-------- Provided information
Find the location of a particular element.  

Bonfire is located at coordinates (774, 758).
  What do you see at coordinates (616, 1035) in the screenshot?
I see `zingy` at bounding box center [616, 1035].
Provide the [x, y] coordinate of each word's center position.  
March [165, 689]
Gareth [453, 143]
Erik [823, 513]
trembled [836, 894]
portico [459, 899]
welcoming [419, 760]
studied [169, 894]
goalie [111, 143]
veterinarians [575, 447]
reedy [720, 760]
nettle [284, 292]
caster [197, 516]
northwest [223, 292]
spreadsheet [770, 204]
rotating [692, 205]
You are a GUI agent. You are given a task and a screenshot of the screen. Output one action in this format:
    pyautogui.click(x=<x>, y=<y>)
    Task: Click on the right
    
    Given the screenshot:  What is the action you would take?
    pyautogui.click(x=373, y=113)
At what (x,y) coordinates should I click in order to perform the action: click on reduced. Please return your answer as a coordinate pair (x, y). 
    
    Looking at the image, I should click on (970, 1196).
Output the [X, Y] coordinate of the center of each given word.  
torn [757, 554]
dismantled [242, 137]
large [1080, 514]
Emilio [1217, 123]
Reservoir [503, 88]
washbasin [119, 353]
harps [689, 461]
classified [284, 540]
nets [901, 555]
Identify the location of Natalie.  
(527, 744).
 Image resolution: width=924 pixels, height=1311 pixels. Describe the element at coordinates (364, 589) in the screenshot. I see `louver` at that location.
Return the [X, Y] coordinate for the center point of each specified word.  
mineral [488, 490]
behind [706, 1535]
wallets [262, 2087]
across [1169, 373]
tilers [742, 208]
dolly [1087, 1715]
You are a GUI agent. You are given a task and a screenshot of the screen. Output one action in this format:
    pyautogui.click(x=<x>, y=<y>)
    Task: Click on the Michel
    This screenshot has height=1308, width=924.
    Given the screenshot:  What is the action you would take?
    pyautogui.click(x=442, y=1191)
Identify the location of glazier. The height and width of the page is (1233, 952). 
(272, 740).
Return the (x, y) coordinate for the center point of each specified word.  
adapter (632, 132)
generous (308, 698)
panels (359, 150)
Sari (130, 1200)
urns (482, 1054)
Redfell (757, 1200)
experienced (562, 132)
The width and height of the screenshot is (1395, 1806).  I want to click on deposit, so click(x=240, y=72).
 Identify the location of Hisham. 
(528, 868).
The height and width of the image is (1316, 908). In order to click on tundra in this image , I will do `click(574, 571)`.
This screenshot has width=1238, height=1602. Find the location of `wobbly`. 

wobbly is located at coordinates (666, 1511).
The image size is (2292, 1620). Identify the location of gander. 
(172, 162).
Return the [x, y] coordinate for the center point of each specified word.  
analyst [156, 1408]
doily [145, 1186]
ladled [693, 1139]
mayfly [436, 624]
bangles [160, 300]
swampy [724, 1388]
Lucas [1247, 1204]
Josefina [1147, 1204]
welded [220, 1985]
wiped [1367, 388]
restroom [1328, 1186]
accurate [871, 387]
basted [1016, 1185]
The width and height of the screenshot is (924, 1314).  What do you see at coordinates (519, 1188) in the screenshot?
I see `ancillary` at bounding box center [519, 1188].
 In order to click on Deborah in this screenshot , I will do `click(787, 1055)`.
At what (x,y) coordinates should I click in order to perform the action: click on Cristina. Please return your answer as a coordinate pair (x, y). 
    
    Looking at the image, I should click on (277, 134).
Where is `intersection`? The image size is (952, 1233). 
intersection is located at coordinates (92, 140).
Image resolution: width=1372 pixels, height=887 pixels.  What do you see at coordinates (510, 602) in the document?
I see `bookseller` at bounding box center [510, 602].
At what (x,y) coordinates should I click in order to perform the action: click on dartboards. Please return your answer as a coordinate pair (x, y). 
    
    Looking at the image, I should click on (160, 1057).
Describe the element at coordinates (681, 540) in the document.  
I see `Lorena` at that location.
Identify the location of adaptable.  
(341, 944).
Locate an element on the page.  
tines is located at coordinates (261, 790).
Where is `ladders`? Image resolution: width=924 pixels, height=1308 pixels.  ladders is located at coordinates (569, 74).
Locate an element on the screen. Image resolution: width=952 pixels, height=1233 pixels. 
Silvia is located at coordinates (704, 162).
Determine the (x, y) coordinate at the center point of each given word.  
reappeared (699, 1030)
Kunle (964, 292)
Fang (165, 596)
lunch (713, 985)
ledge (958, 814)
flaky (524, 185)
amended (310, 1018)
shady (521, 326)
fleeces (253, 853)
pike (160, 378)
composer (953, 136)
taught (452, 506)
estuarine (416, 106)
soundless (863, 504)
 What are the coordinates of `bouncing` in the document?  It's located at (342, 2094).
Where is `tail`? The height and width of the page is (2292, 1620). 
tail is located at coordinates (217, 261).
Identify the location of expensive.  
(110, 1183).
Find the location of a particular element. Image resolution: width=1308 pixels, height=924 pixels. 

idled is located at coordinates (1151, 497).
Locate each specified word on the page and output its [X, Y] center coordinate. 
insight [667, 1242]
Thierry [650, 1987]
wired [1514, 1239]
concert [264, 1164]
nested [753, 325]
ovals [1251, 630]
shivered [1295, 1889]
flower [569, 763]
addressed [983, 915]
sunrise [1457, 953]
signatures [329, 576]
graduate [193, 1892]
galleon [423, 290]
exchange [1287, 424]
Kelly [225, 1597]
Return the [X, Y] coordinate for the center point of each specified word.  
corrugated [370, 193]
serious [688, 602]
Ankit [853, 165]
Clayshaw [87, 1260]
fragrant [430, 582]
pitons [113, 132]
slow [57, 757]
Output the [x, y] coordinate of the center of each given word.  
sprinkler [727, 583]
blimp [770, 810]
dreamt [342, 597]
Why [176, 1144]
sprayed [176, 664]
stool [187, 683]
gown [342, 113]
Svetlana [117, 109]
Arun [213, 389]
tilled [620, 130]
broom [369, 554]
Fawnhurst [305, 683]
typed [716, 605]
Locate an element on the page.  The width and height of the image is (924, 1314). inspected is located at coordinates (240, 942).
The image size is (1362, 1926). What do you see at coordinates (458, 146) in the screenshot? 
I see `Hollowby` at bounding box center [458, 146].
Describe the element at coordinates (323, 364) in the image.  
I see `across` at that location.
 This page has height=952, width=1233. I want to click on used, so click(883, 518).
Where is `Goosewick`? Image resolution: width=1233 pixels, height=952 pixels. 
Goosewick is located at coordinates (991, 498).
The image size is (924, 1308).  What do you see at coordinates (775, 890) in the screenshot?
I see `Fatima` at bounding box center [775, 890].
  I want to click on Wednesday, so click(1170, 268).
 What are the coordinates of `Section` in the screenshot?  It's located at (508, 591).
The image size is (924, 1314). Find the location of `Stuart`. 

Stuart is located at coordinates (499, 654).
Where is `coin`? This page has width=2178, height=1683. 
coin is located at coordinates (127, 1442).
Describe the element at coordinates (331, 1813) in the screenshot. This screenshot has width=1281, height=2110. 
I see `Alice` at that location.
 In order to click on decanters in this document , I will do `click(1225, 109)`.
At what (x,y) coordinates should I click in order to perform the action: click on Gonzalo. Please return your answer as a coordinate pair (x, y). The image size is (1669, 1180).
----------------
=== Aim of the task ===
Reproduce everything from the line with "Describe the element at coordinates (323, 364)" down to the line with "coin is located at coordinates (127, 1442).", including both of those lines.

=== Correct answer ===
Describe the element at coordinates (323, 364) in the image.  
I see `across` at that location.
 This page has height=952, width=1233. I want to click on used, so click(883, 518).
Where is `Goosewick`? Image resolution: width=1233 pixels, height=952 pixels. 
Goosewick is located at coordinates (991, 498).
The image size is (924, 1308).  What do you see at coordinates (775, 890) in the screenshot?
I see `Fatima` at bounding box center [775, 890].
  I want to click on Wednesday, so click(1170, 268).
 What are the coordinates of `Section` in the screenshot?  It's located at (508, 591).
The image size is (924, 1314). Find the location of `Stuart`. 

Stuart is located at coordinates (499, 654).
Where is `coin`? This page has width=2178, height=1683. 
coin is located at coordinates (127, 1442).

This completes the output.